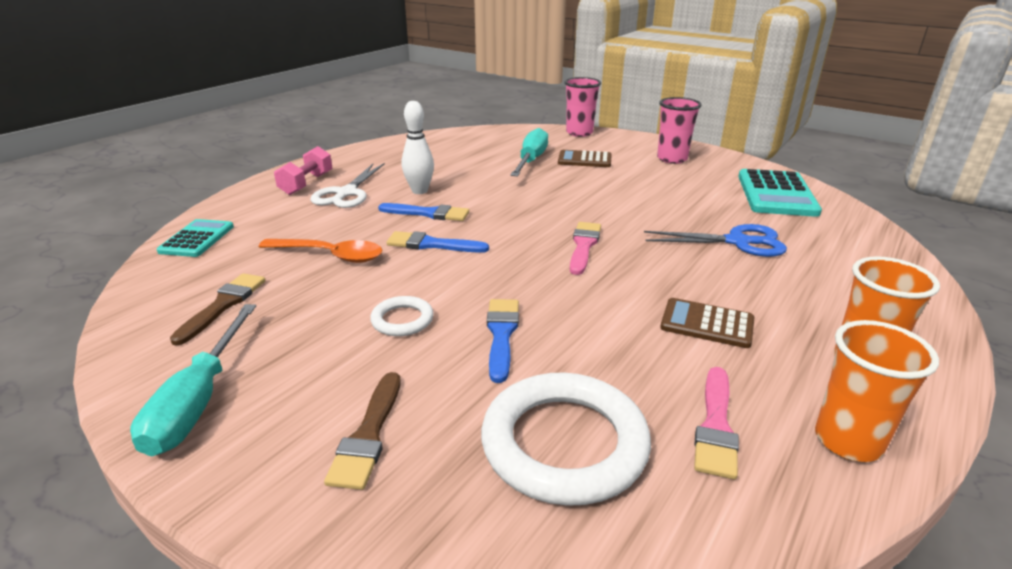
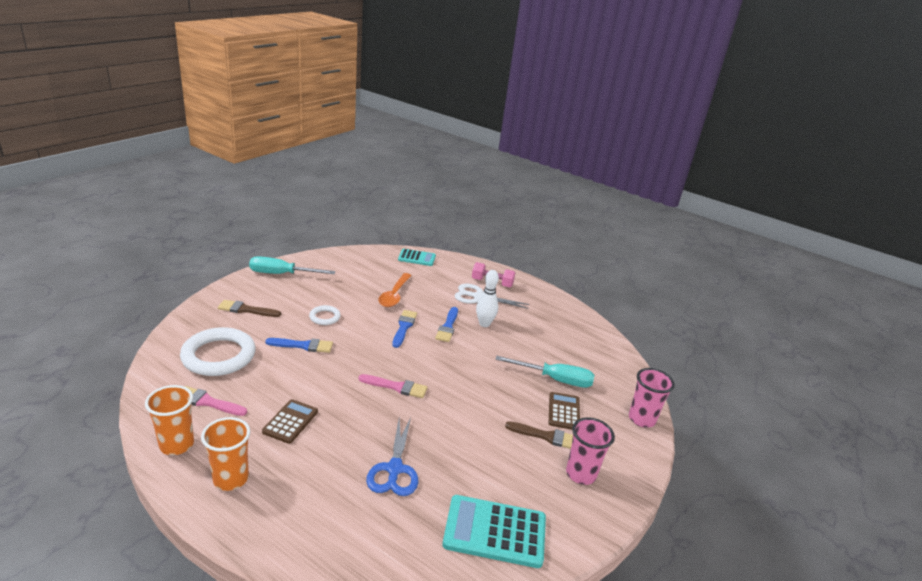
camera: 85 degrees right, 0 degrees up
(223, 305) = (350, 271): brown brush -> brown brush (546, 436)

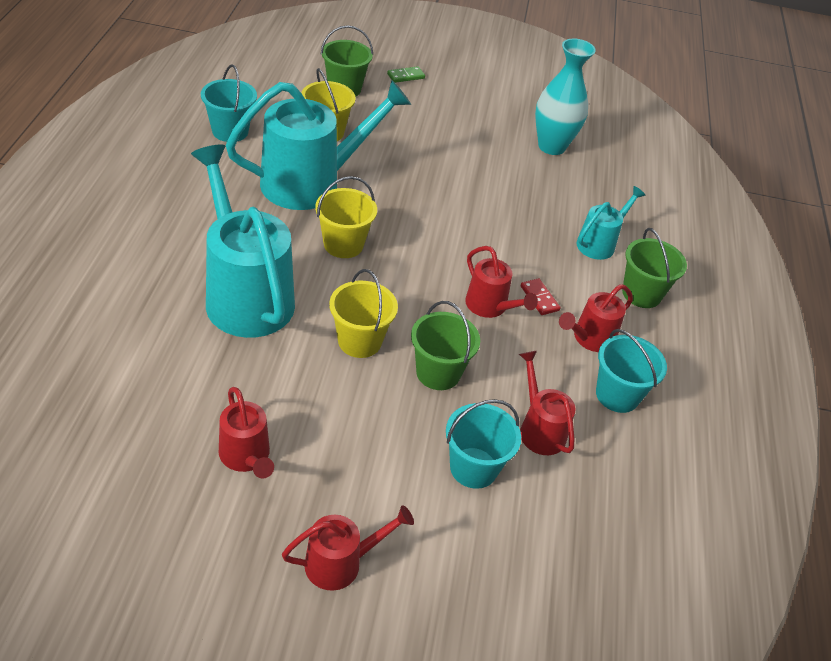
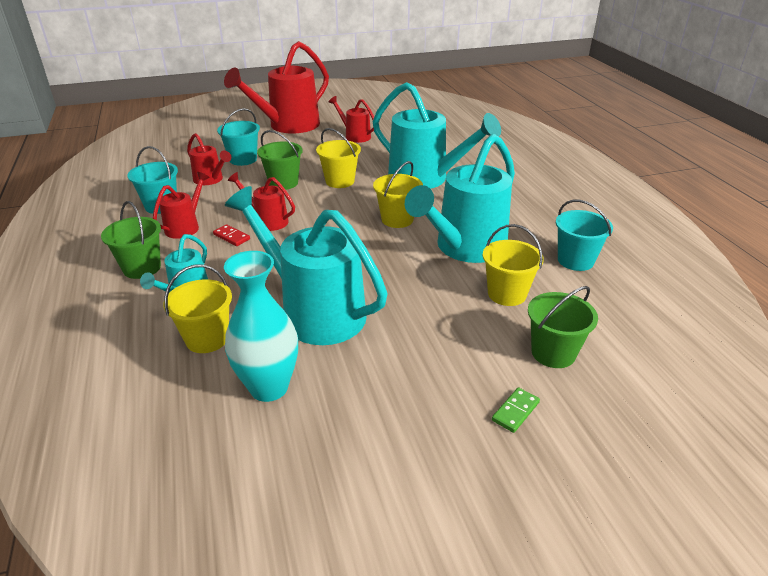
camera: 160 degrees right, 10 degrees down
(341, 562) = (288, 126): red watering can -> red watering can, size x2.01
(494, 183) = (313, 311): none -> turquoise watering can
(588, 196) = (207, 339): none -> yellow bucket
======
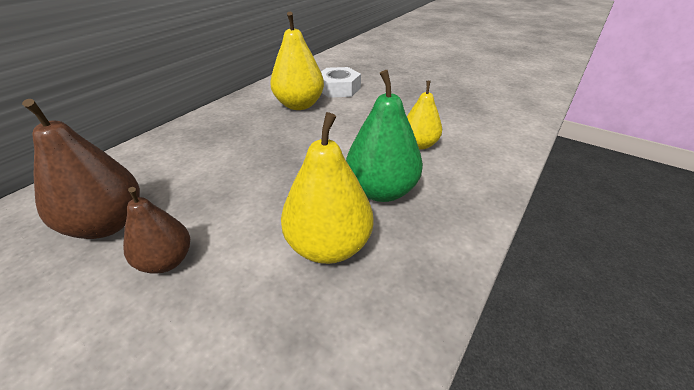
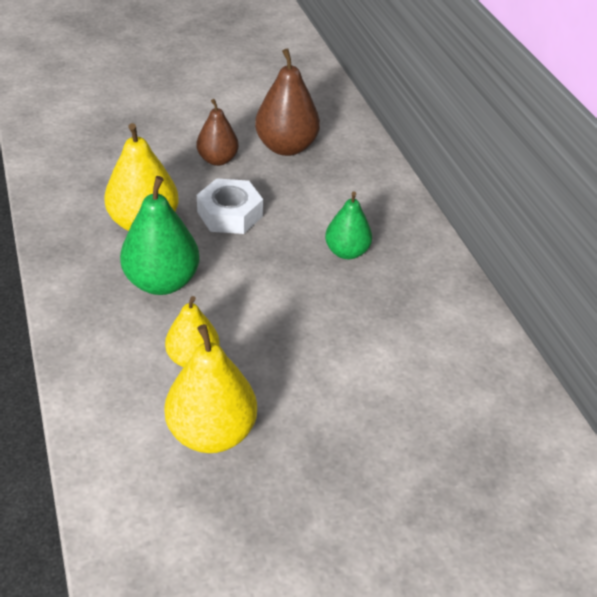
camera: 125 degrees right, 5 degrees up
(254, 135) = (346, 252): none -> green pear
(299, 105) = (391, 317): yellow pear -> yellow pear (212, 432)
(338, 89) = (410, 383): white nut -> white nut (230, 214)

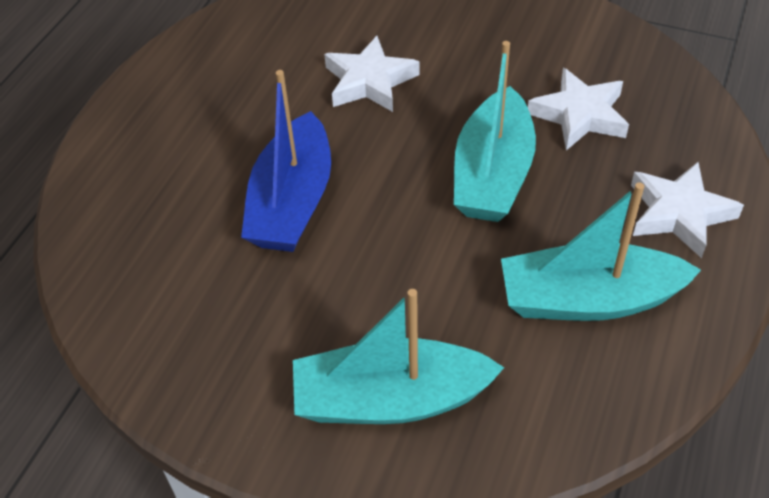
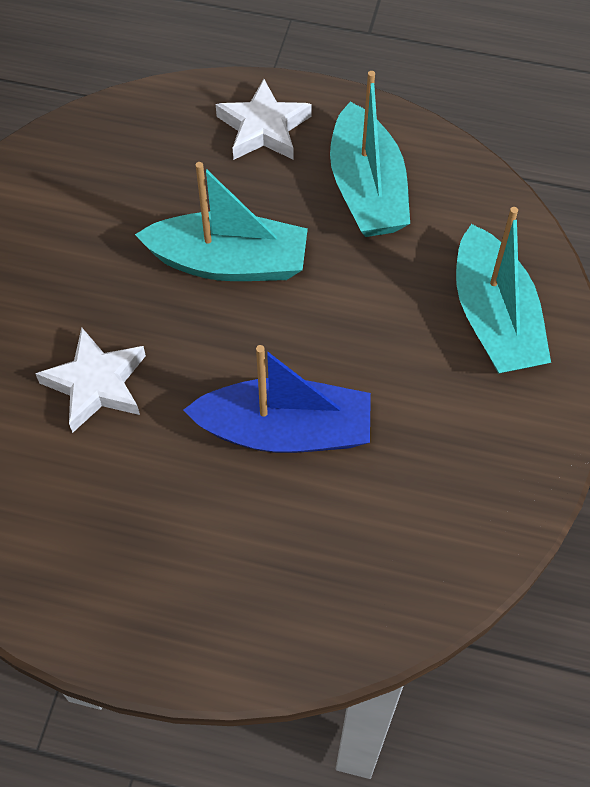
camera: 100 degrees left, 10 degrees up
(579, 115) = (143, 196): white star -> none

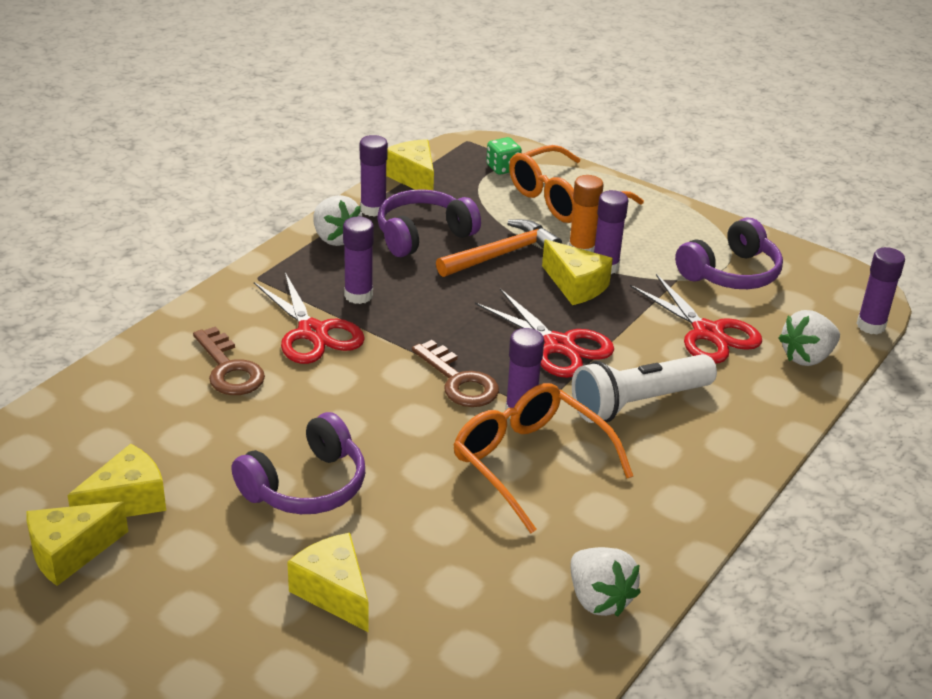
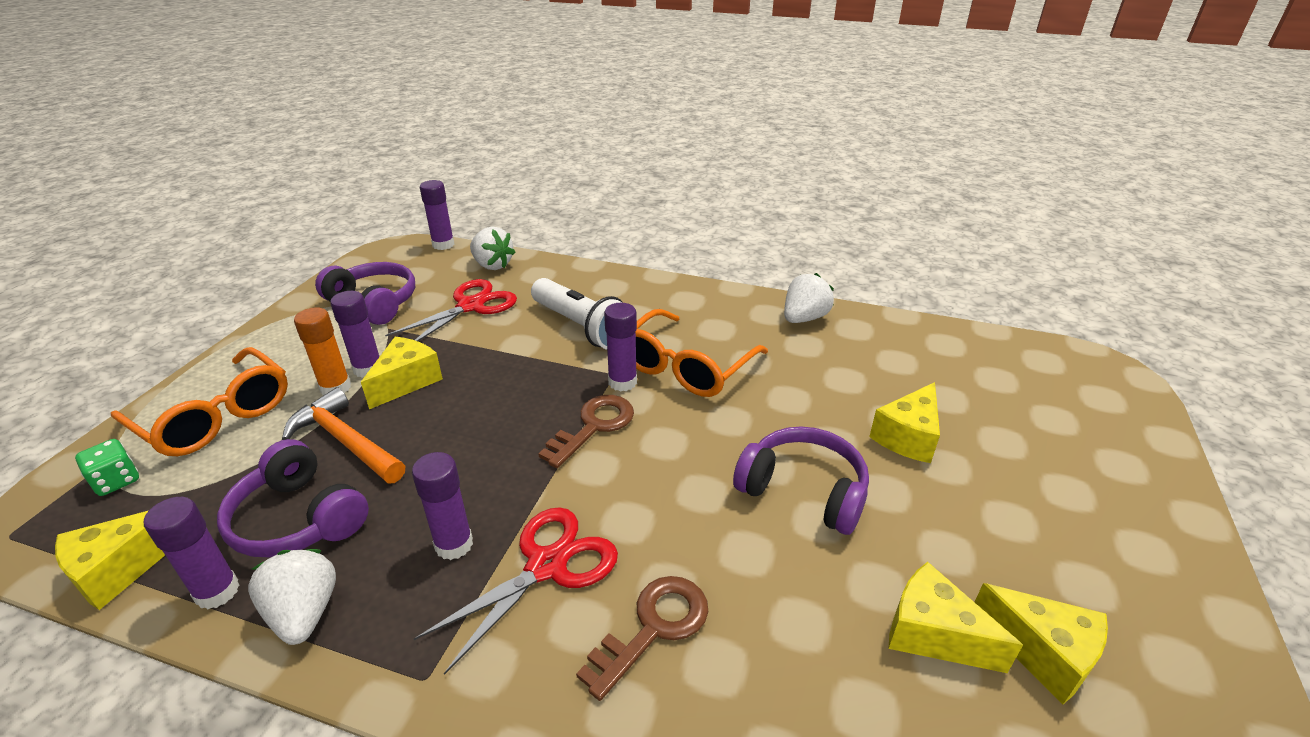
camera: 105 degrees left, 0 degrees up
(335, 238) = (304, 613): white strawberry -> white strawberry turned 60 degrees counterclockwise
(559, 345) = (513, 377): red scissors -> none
======
WHAT IS EXPECTED:
Your answer should consist of the lines above between those holding "(254, 135) = (346, 252): none -> green pear" and "(559, 345) = (513, 377): red scissors -> none", inclusive, reproduced word for word and without pictures.

EXERCISE RESULT:
(254, 135) = (346, 252): none -> green pear
(299, 105) = (391, 317): yellow pear -> yellow pear (212, 432)
(338, 89) = (410, 383): white nut -> white nut (230, 214)

camera: 100 degrees left, 10 degrees up
(579, 115) = (143, 196): white star -> none

camera: 105 degrees left, 0 degrees up
(335, 238) = (304, 613): white strawberry -> white strawberry turned 60 degrees counterclockwise
(559, 345) = (513, 377): red scissors -> none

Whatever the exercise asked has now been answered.